■ What is required
The whole listing, pictures aside, should be reproduced exactly.
▬▬▬▬▬▬▬▬▬▬
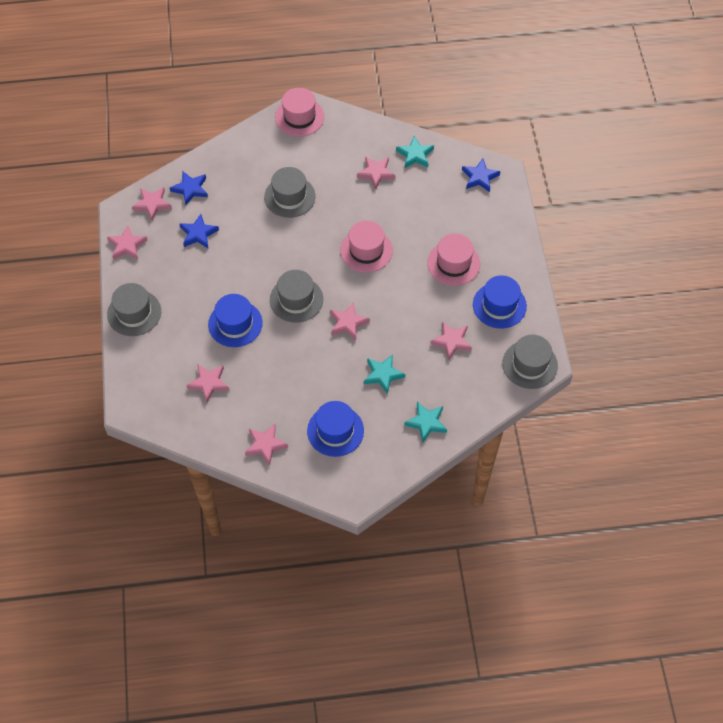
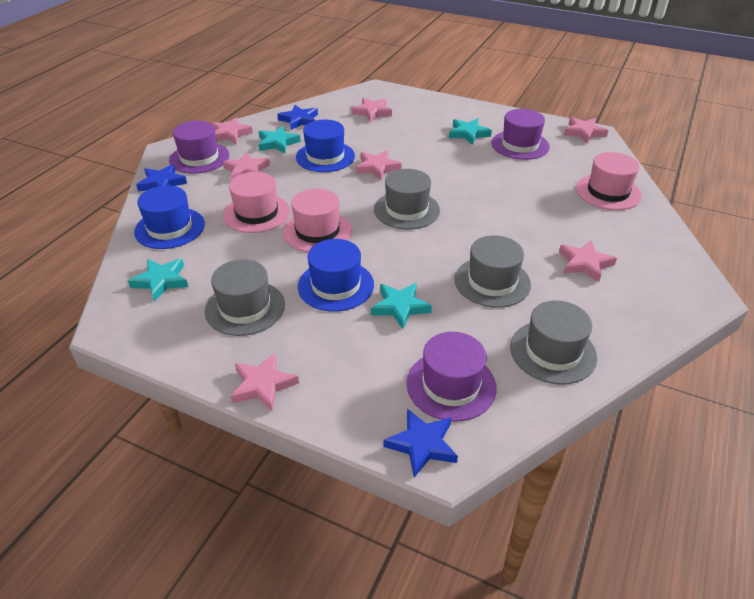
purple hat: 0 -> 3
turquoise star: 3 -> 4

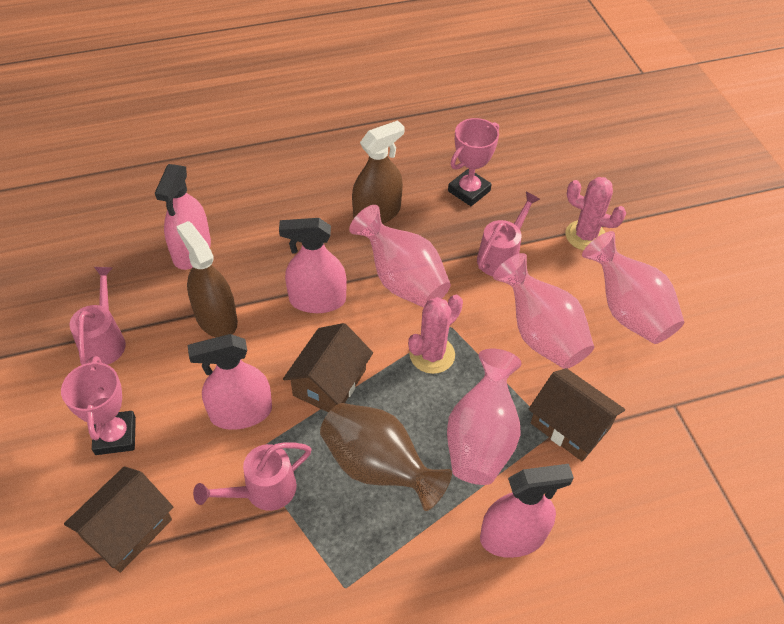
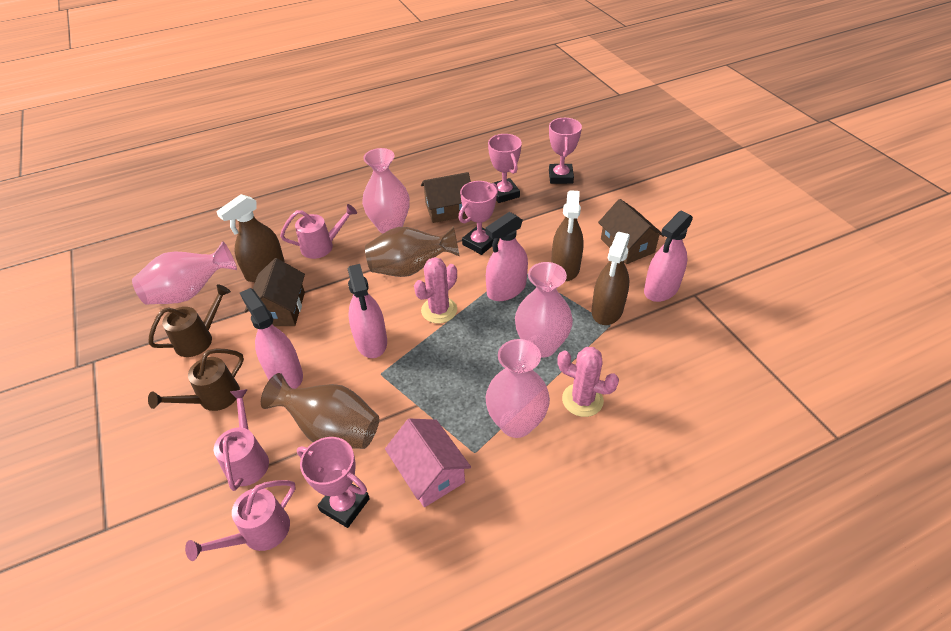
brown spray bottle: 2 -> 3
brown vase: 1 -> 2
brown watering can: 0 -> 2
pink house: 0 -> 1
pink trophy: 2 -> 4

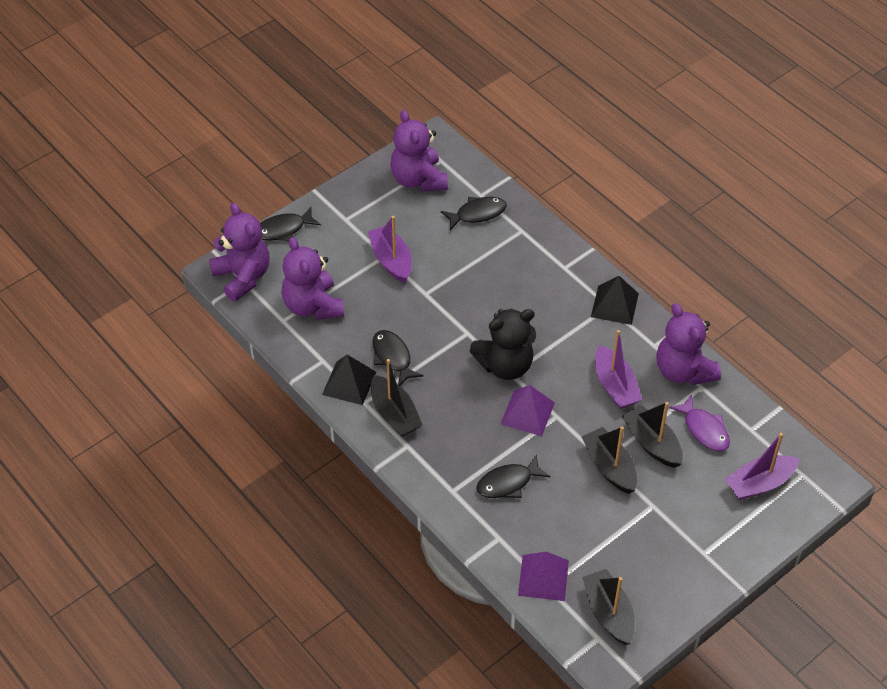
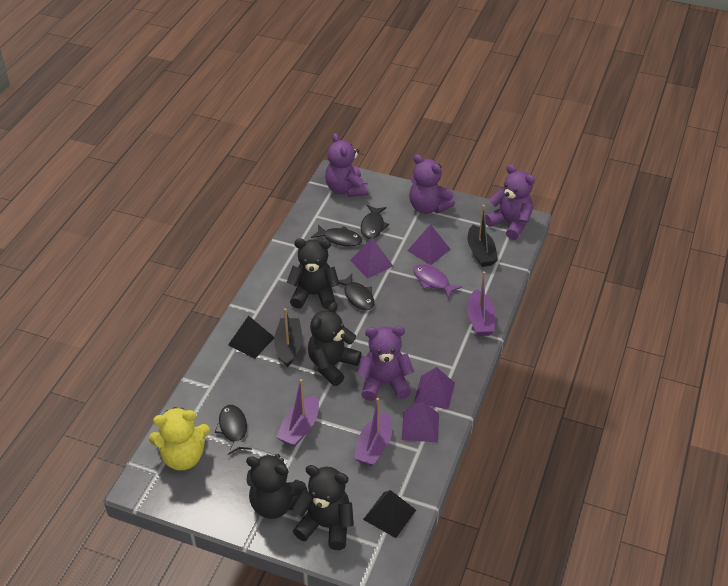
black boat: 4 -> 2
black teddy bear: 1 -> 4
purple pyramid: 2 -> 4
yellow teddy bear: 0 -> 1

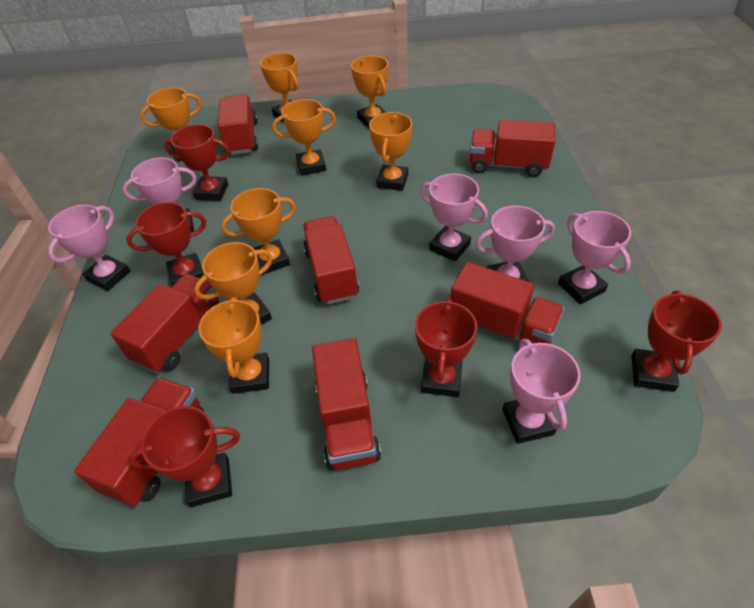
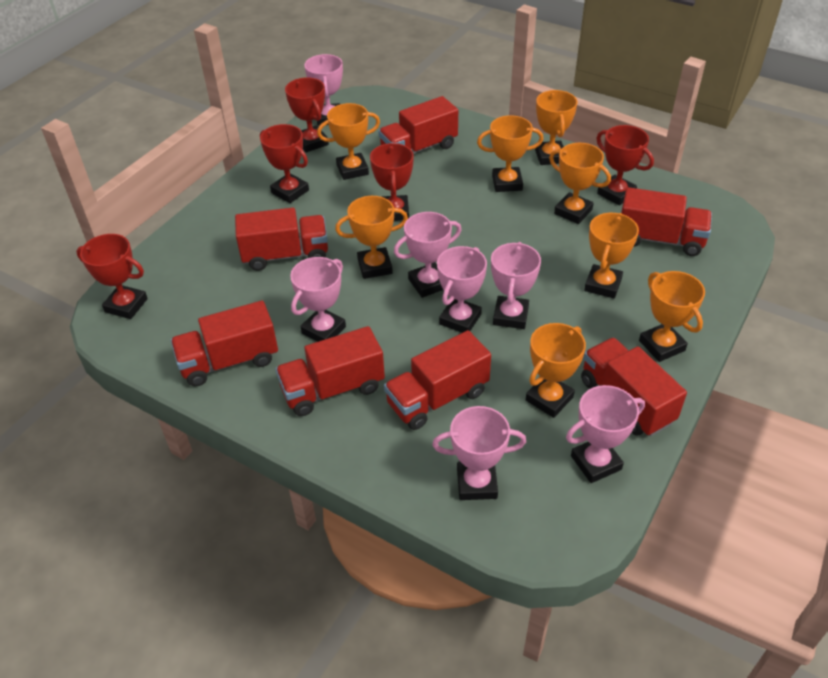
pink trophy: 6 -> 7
▬▬▬▬▬▬▬▬▬▬
■ Task response
purple hat: 0 -> 3
turquoise star: 3 -> 4

brown spray bottle: 2 -> 3
brown vase: 1 -> 2
brown watering can: 0 -> 2
pink house: 0 -> 1
pink trophy: 2 -> 4

black boat: 4 -> 2
black teddy bear: 1 -> 4
purple pyramid: 2 -> 4
yellow teddy bear: 0 -> 1

pink trophy: 6 -> 7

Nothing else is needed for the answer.